Copy the lines below word for word, starting at the line that contains "Locate an element on the screen. This" and continuing through the final line of the records, both ends included. Omit the pictures from your copy.

******************************

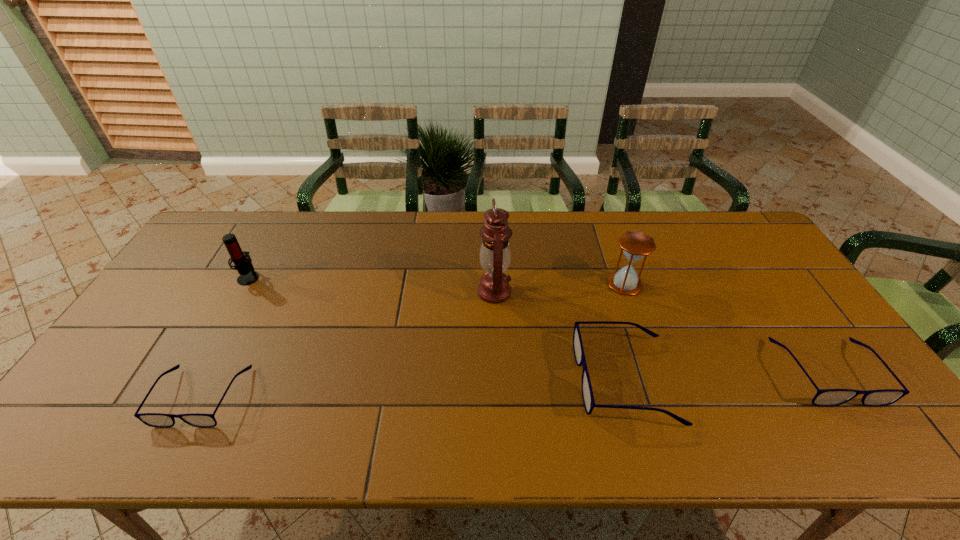
Where is `vacant space at the far left corner of the desktop`? The width and height of the screenshot is (960, 540). vacant space at the far left corner of the desktop is located at coordinates [230, 217].

The height and width of the screenshot is (540, 960). What are the coordinates of `free region at the near right corner of the desktop` in the screenshot? It's located at (853, 403).

This screenshot has height=540, width=960. In order to click on free spot between the hourglass and the microphone in this screenshot , I will do `click(437, 281)`.

The width and height of the screenshot is (960, 540). Identify the location of free space that is in between the microphone and the hourglass. (437, 281).

Where is `blank region between the hourglass and the fourth object from right to left`? The image size is (960, 540). blank region between the hourglass and the fourth object from right to left is located at coordinates 560,288.

At what (x,y) coordinates should I click in order to perform the action: click on vacant area that lies between the shortest spectacles and the hourglass. Please return your answer as a coordinate pair (x, y). This screenshot has width=960, height=540. Looking at the image, I should click on (414, 340).

Locate an element on the screen. vacant area that lies between the second shortest spectacles and the microphone is located at coordinates (538, 325).

Locate an element on the screen. This screenshot has width=960, height=540. unoccupied area between the leftmost spectacles and the second spectacles from left to right is located at coordinates (414, 388).

Locate an element on the screen. empty location between the hourglass and the microphone is located at coordinates coord(437,281).

You are a GUI agent. You are given a task and a screenshot of the screen. Output one action in this format:
    pyautogui.click(x=<x>, y=<y>)
    Task: Click on the free space between the hourglass and the second spectacles from left to right
    The height and width of the screenshot is (540, 960).
    Given the screenshot: What is the action you would take?
    pyautogui.click(x=625, y=332)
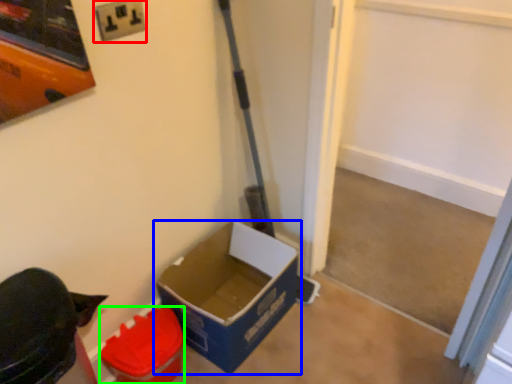
Question: Considering the real-world distances, which object is farthest from electric outlet (highlighted by a red box)? box (highlighted by a blue box) or box (highlighted by a green box)?

Choices:
 (A) box
 (B) box

Answer: (A)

******************************

[Answer for this exercise]
Locate an element on the screen. This screenshot has width=960, height=540. unoccupied area between the leftmost spectacles and the second spectacles from left to right is located at coordinates (414, 388).

Locate an element on the screen. empty location between the hourglass and the microphone is located at coordinates coord(437,281).

You are a GUI agent. You are given a task and a screenshot of the screen. Output one action in this format:
    pyautogui.click(x=<x>, y=<y>)
    Task: Click on the free space between the hourglass and the second spectacles from left to right
    The height and width of the screenshot is (540, 960).
    Given the screenshot: What is the action you would take?
    pyautogui.click(x=625, y=332)
Question: Considering the real-world distances, which object is farthest from electric outlet (highlighted by a red box)? box (highlighted by a blue box) or box (highlighted by a green box)?

Choices:
 (A) box
 (B) box

Answer: (A)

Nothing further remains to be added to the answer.